WHAT TO PRODUCE
Produce word for word the lines of the data below running from the one that has "Someone repainted the blue_labubek" to the one that has "Someone put down the black_forabozox", inclusive, and no others.

PROVIDED MATERIAL
++++++++++++++++++++

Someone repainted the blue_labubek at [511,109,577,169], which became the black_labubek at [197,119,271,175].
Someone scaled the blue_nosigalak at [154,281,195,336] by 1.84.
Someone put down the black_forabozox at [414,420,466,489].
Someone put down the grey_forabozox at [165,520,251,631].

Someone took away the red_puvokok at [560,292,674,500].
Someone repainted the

++++++++++++++++++++

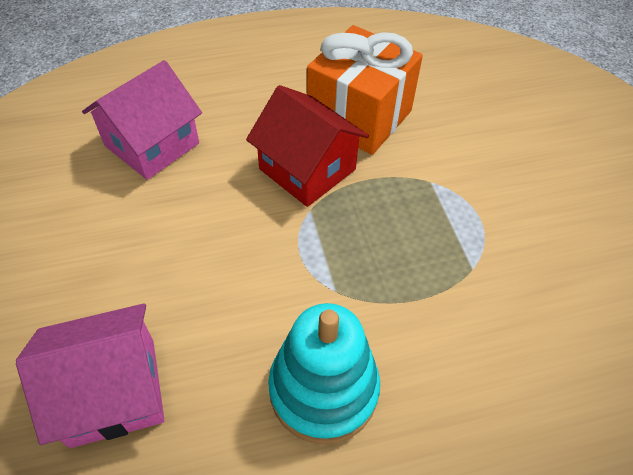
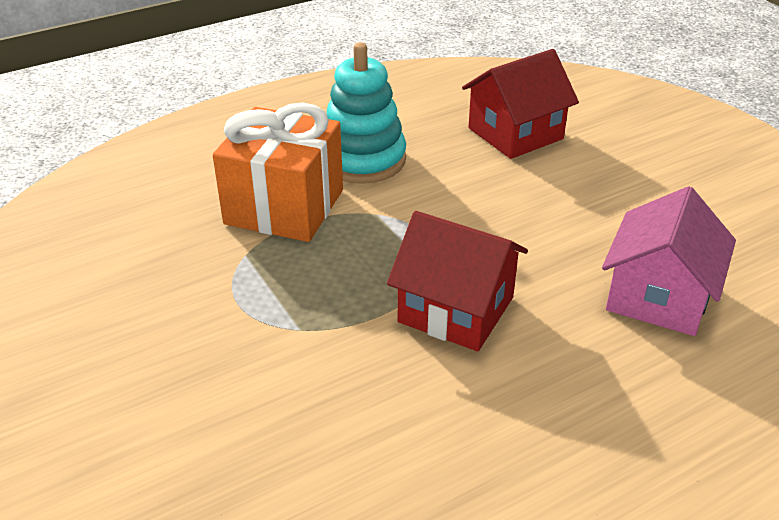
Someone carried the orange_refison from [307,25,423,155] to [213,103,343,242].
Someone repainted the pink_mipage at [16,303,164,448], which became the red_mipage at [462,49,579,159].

++++++++++++++++++++

EXERCISE RESPONSE
Someone repainted the blue_labubek at [511,109,577,169], which became the black_labubek at [197,119,271,175].
Someone scaled the blue_nosigalak at [154,281,195,336] by 1.84.
Someone put down the black_forabozox at [414,420,466,489].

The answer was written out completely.